▸ **Information provided**:

.....

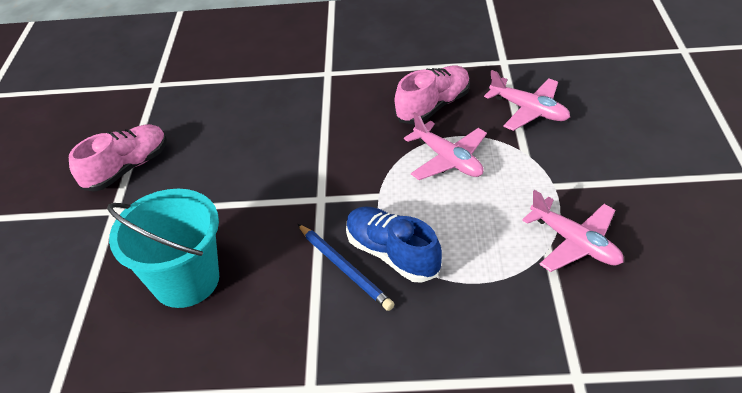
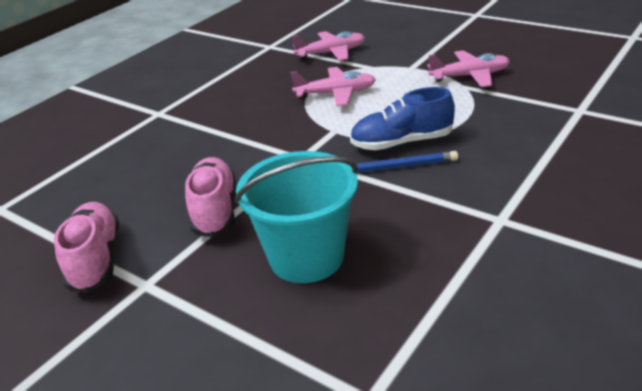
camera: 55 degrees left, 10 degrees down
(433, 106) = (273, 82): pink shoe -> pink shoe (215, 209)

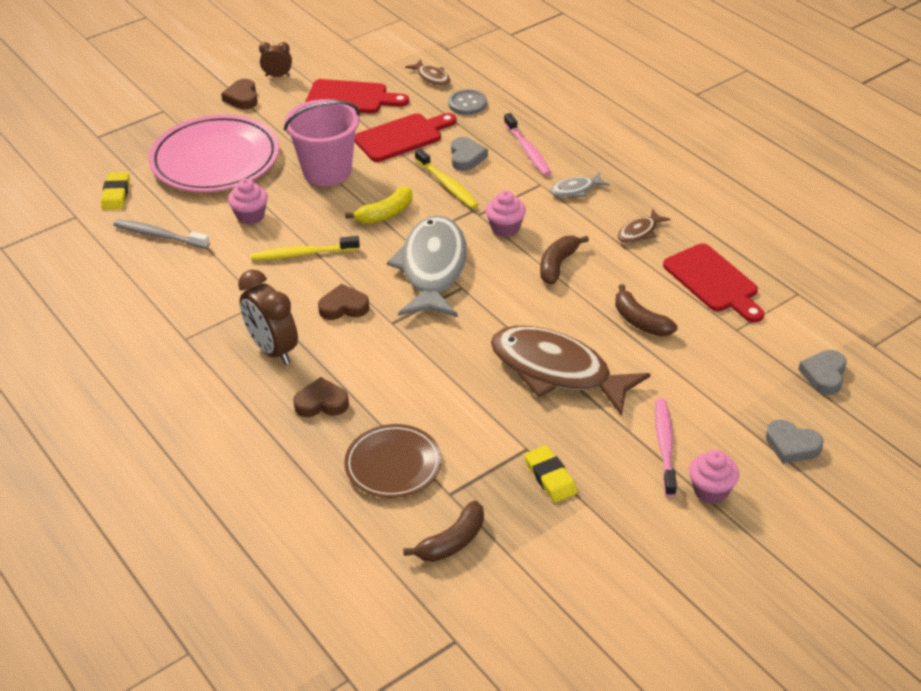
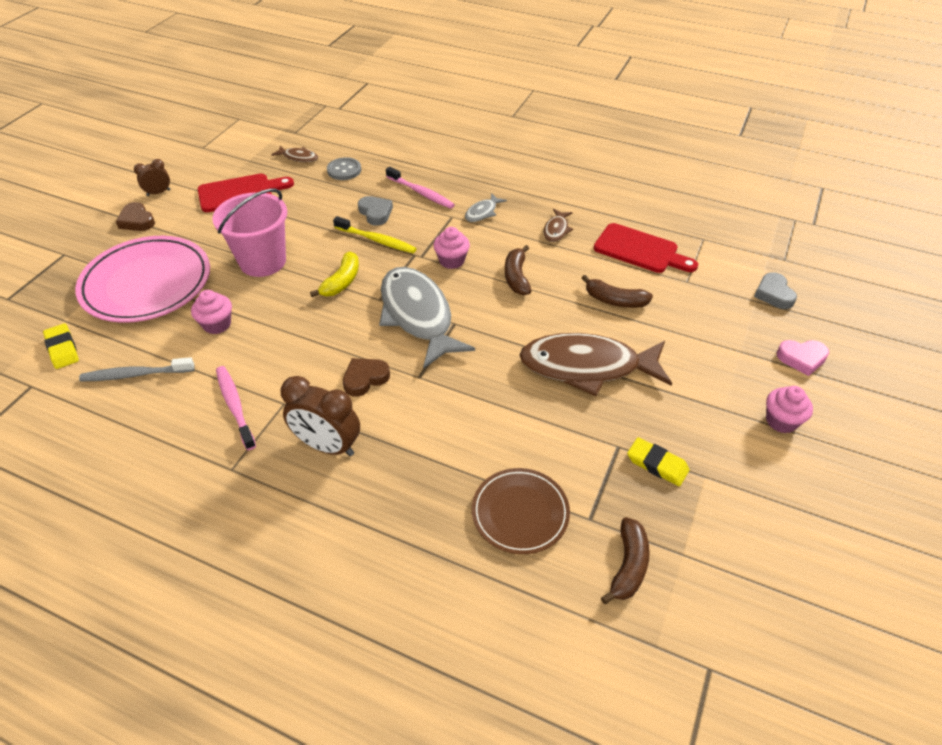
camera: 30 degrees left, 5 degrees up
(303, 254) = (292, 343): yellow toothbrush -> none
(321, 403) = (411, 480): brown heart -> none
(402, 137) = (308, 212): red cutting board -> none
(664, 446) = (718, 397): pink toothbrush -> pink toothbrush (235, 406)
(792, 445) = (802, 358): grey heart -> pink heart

.....

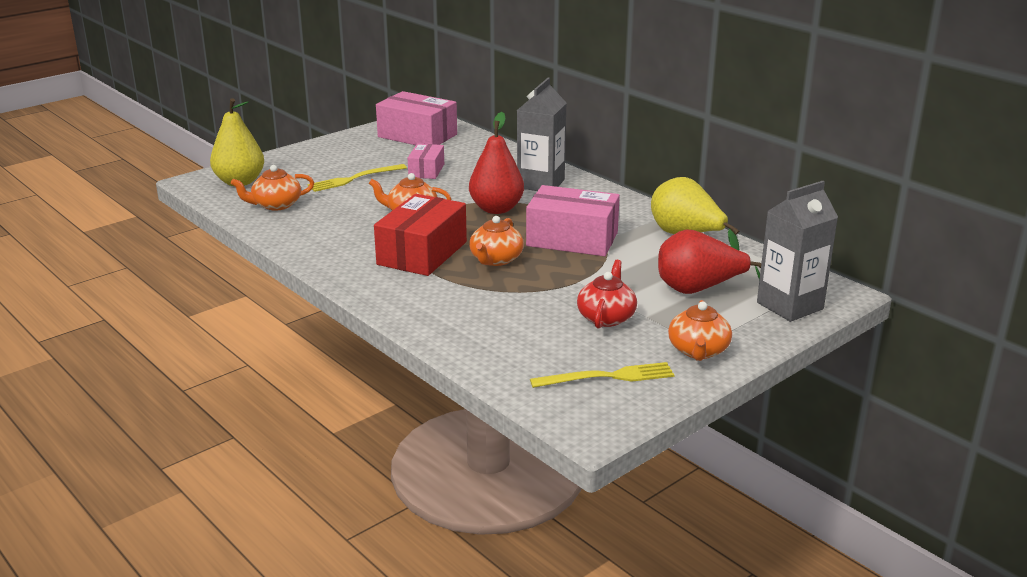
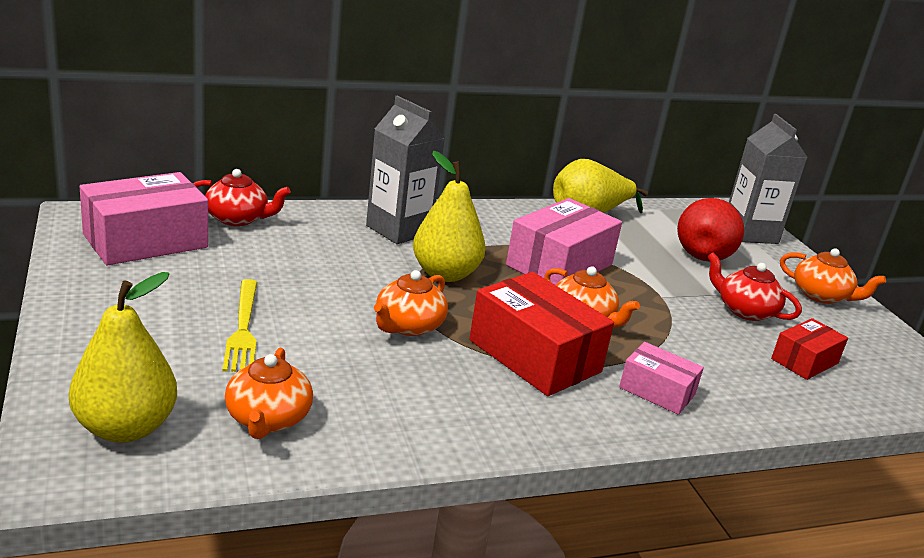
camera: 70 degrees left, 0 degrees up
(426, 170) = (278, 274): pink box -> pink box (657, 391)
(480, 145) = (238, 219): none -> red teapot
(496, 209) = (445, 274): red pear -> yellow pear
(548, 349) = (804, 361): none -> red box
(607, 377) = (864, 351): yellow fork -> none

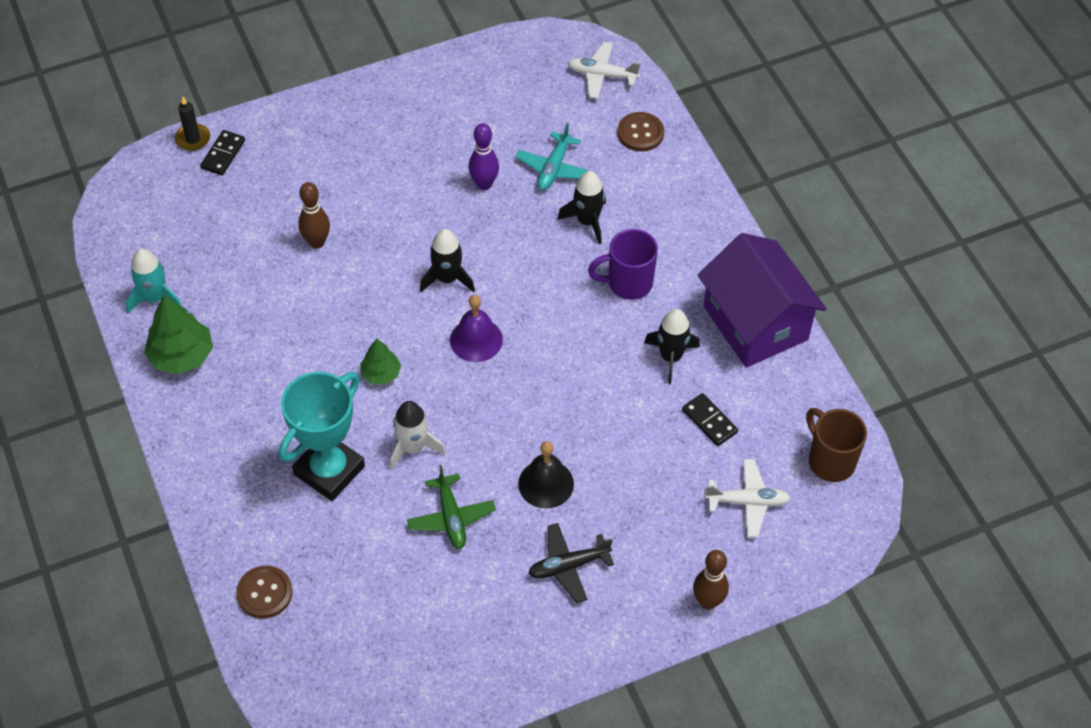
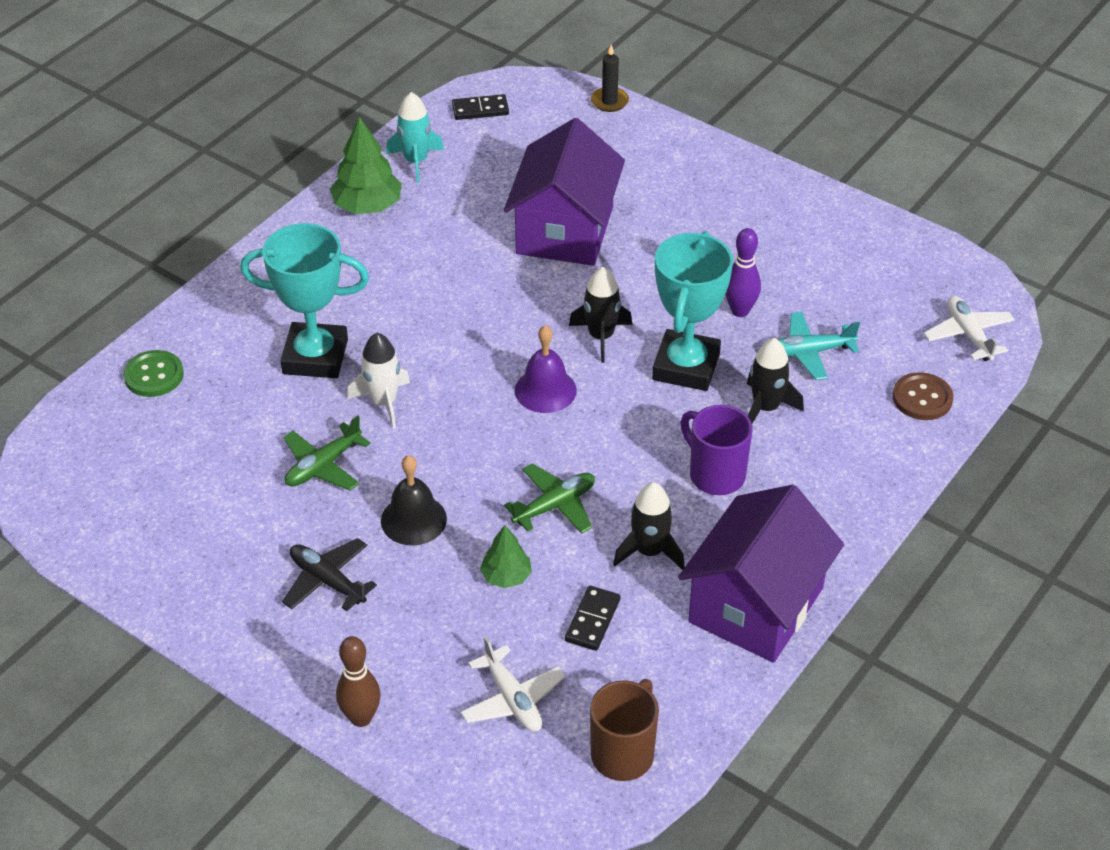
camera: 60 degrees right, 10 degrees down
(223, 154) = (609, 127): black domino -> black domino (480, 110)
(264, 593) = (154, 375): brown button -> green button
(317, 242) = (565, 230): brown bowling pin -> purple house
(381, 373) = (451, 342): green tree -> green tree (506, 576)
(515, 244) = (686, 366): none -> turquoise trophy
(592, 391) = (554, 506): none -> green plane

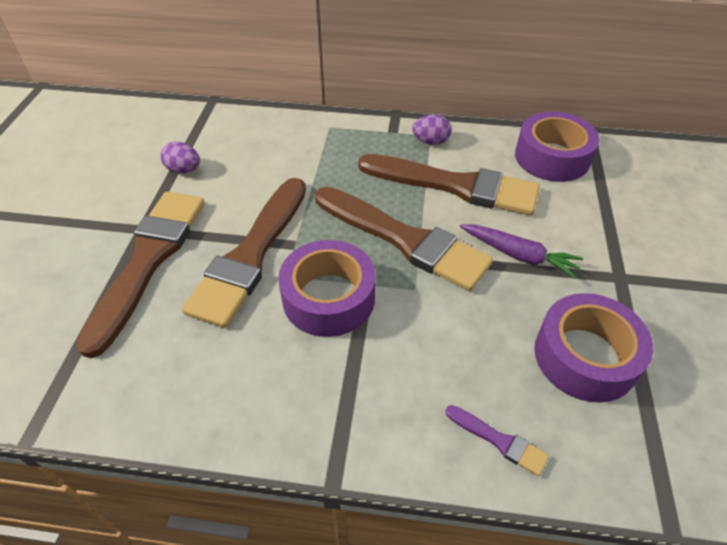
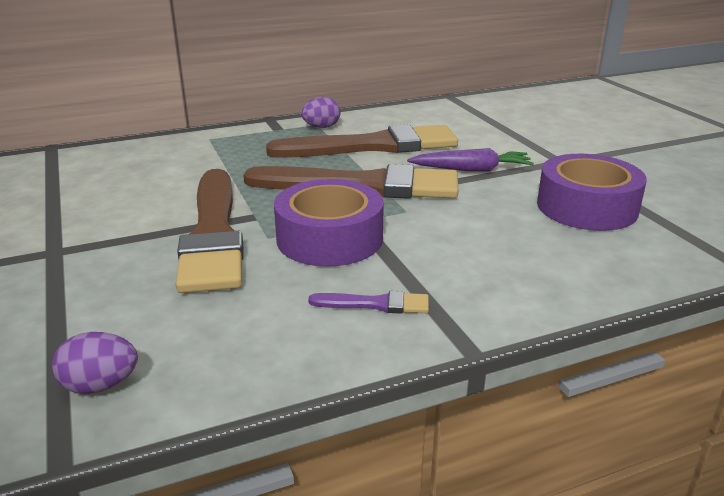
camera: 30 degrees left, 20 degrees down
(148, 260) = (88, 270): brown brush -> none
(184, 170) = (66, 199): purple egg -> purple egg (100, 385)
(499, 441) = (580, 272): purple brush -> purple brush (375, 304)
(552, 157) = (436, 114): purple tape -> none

.....

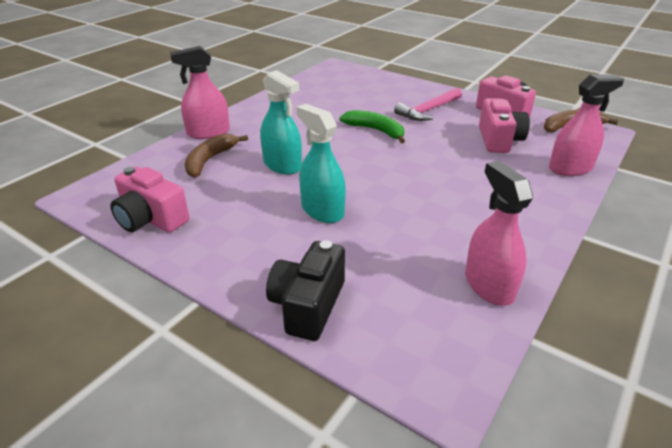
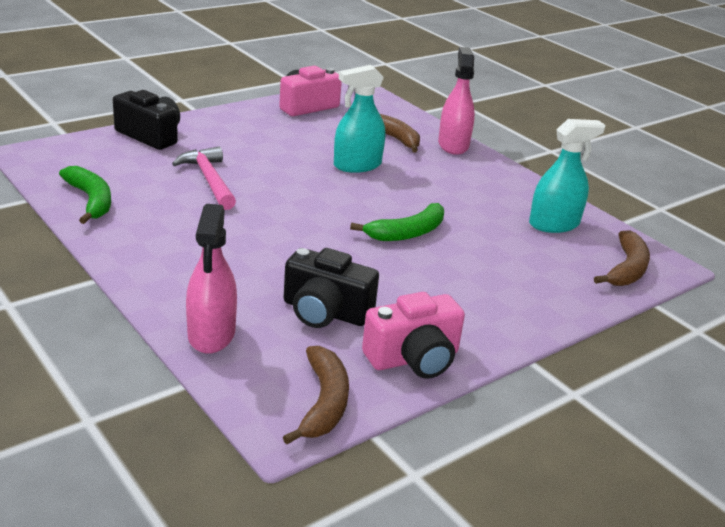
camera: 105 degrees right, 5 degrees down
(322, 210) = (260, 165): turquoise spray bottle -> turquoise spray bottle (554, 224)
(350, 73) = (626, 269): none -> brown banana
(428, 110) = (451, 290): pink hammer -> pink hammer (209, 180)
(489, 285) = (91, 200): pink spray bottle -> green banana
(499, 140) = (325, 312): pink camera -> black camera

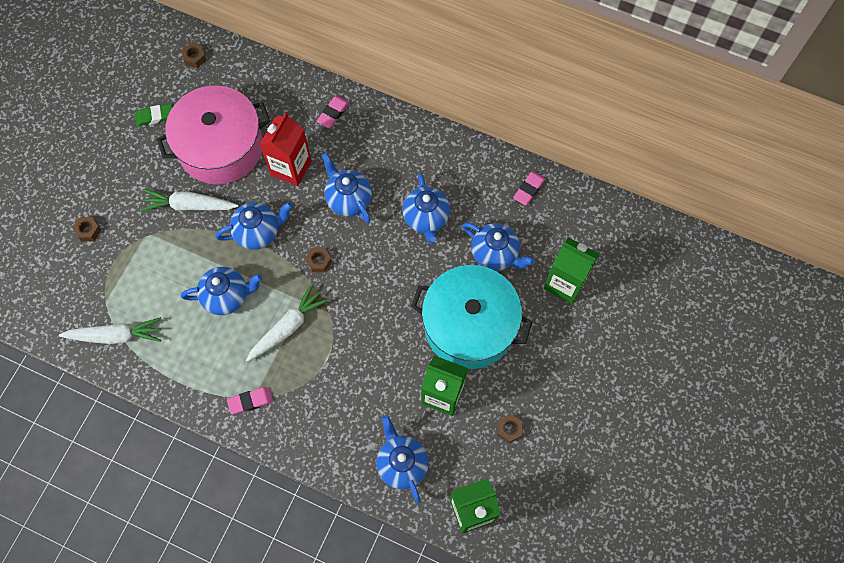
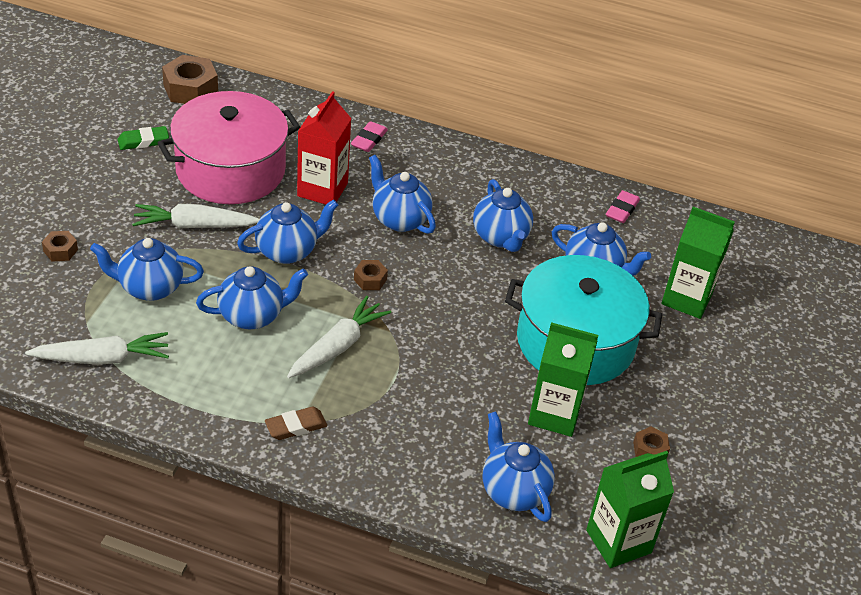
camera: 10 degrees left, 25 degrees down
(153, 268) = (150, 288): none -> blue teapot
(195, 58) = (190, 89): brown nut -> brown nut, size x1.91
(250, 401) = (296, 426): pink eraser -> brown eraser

.....

▸ **Exercise requirements**: Using the listing above, say how many of its lines include "camera", offering nothing besides the number.

▸ **Your solution**: 8